[Exercise]: Below are records; copy every line among them that contains the word "counterclockwise".

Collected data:

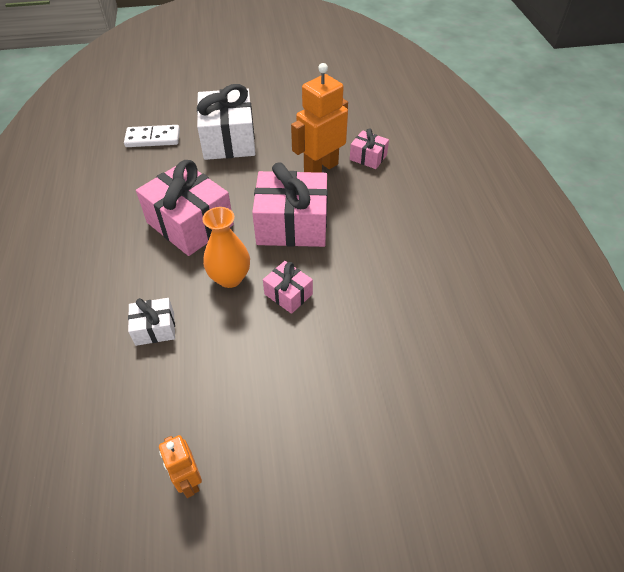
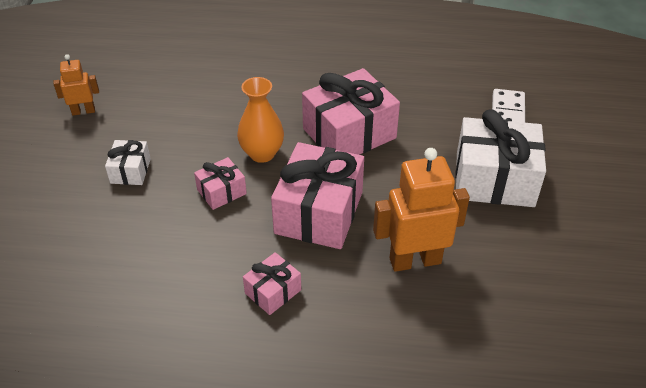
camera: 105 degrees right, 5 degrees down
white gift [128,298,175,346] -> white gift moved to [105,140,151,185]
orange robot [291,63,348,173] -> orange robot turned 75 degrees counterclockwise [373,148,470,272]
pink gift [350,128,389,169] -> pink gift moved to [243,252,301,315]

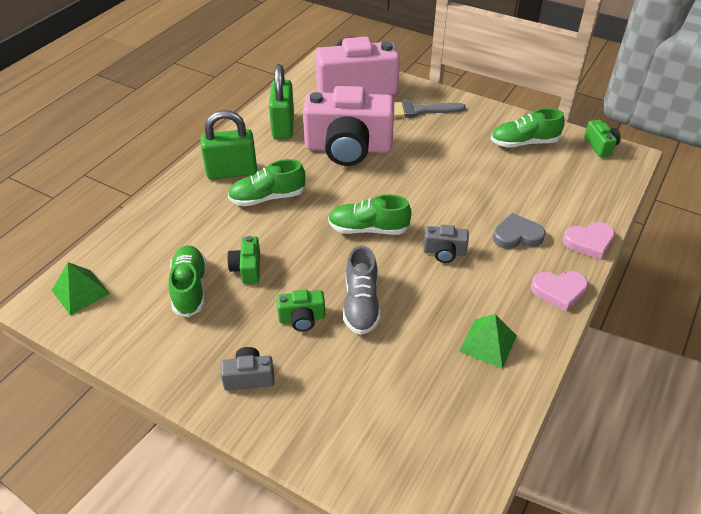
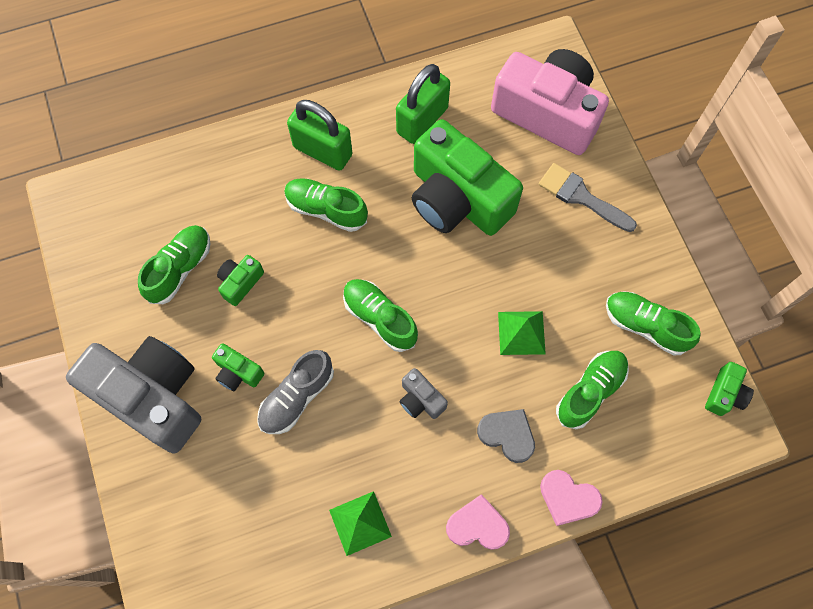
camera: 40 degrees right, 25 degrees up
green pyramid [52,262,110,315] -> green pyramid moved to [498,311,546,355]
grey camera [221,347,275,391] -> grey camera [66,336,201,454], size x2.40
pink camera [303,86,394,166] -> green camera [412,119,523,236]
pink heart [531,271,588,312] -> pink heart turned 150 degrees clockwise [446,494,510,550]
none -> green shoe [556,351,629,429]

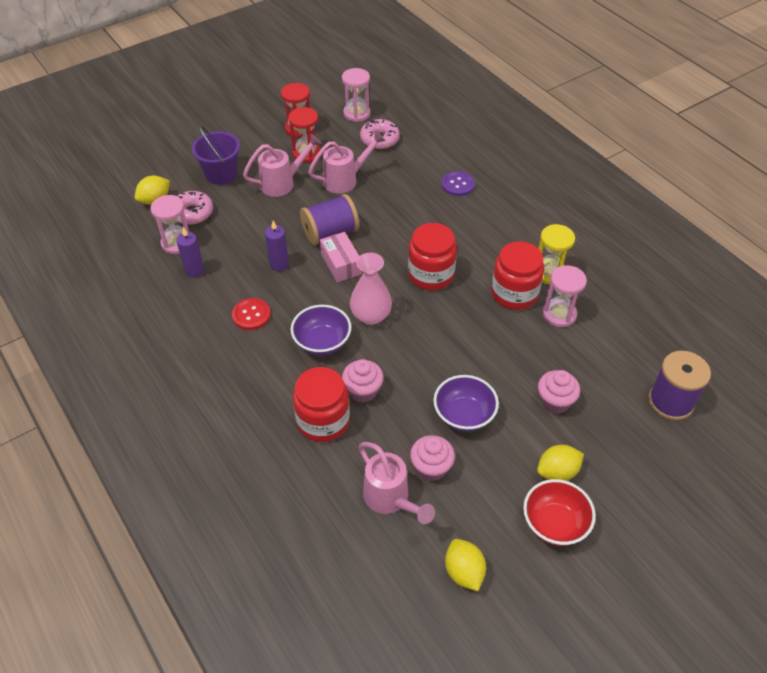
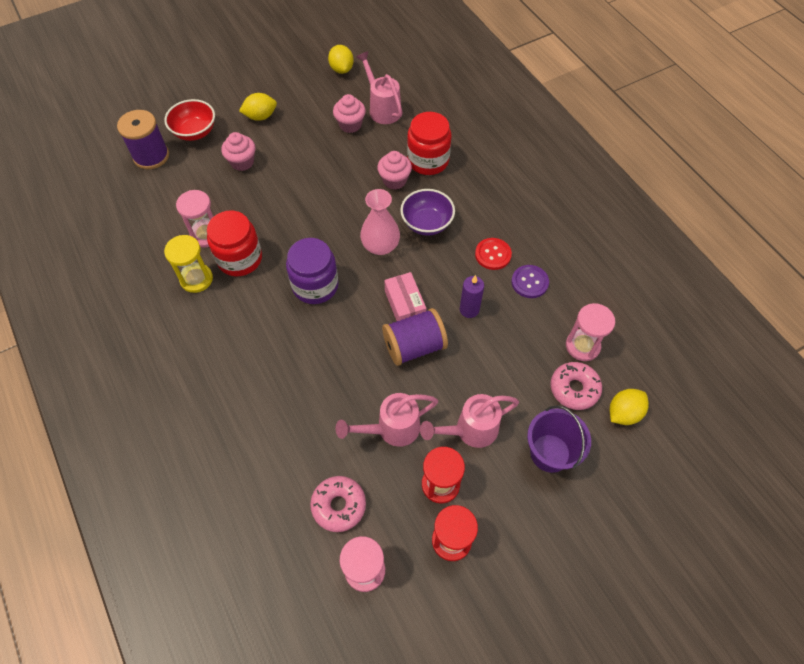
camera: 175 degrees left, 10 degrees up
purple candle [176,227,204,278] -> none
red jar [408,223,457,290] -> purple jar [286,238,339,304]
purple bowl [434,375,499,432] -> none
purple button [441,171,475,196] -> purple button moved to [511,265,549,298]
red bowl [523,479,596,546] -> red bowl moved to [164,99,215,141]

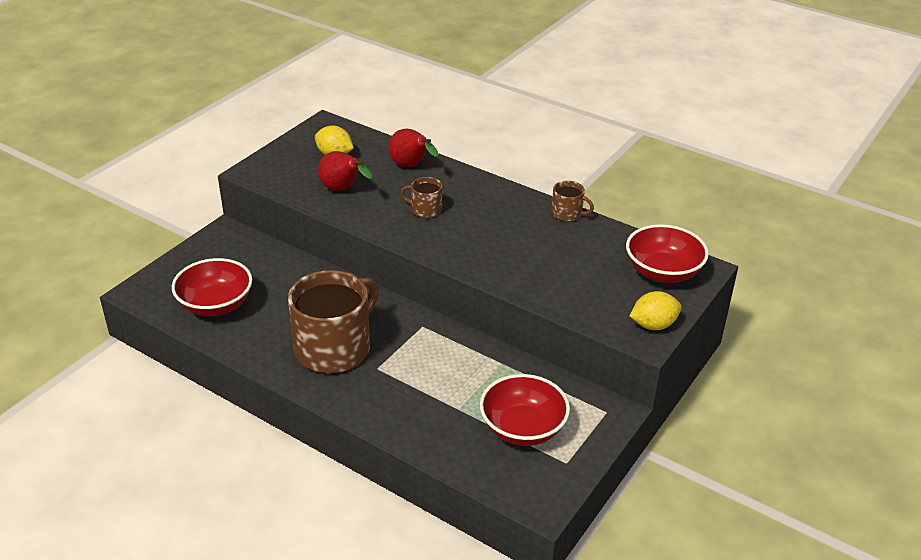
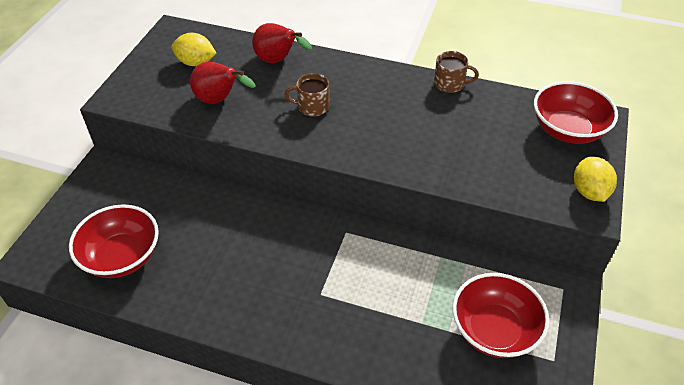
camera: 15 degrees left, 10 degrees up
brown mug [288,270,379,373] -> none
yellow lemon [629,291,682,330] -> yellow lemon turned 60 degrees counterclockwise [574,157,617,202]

[Response]:
orange robot [291,63,348,173] -> orange robot turned 75 degrees counterclockwise [373,148,470,272]
yellow lemon [629,291,682,330] -> yellow lemon turned 60 degrees counterclockwise [574,157,617,202]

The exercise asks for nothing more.